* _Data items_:
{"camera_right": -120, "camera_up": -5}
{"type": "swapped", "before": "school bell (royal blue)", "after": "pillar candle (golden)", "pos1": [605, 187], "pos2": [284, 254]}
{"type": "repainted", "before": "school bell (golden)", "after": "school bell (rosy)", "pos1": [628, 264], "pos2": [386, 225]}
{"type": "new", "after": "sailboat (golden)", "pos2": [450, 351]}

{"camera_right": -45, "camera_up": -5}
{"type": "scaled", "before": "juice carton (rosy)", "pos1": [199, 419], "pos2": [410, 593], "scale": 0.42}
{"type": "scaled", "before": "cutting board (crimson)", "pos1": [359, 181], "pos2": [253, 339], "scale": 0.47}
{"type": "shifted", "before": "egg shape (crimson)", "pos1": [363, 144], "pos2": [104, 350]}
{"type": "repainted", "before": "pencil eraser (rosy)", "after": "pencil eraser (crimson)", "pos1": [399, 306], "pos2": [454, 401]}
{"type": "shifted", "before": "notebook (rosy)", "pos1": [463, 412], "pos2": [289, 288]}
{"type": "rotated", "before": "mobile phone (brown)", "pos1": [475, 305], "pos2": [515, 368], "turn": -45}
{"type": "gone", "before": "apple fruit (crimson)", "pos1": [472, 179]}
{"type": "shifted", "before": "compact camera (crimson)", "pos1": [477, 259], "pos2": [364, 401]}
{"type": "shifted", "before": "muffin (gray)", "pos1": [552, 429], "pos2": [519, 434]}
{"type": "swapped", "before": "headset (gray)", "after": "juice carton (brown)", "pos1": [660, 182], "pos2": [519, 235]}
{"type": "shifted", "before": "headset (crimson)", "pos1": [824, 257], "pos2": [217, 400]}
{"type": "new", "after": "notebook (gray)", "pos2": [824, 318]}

* _TASK DIRECTIONS_: Each record above must be restated in full, word for word.

* _YOUR SOLUTION_:
{"camera_right": -120, "camera_up": -5}
{"type": "swapped", "before": "school bell (royal blue)", "after": "pillar candle (golden)", "pos1": [605, 187], "pos2": [284, 254]}
{"type": "repainted", "before": "school bell (golden)", "after": "school bell (rosy)", "pos1": [628, 264], "pos2": [386, 225]}
{"type": "new", "after": "sailboat (golden)", "pos2": [450, 351]}

{"camera_right": -45, "camera_up": -5}
{"type": "scaled", "before": "juice carton (rosy)", "pos1": [199, 419], "pos2": [410, 593], "scale": 0.42}
{"type": "scaled", "before": "cutting board (crimson)", "pos1": [359, 181], "pos2": [253, 339], "scale": 0.47}
{"type": "shifted", "before": "egg shape (crimson)", "pos1": [363, 144], "pos2": [104, 350]}
{"type": "repainted", "before": "pencil eraser (rosy)", "after": "pencil eraser (crimson)", "pos1": [399, 306], "pos2": [454, 401]}
{"type": "shifted", "before": "notebook (rosy)", "pos1": [463, 412], "pos2": [289, 288]}
{"type": "rotated", "before": "mobile phone (brown)", "pos1": [475, 305], "pos2": [515, 368], "turn": -45}
{"type": "gone", "before": "apple fruit (crimson)", "pos1": [472, 179]}
{"type": "shifted", "before": "compact camera (crimson)", "pos1": [477, 259], "pos2": [364, 401]}
{"type": "shifted", "before": "muffin (gray)", "pos1": [552, 429], "pos2": [519, 434]}
{"type": "swapped", "before": "headset (gray)", "after": "juice carton (brown)", "pos1": [660, 182], "pos2": [519, 235]}
{"type": "shifted", "before": "headset (crimson)", "pos1": [824, 257], "pos2": [217, 400]}
{"type": "new", "after": "notebook (gray)", "pos2": [824, 318]}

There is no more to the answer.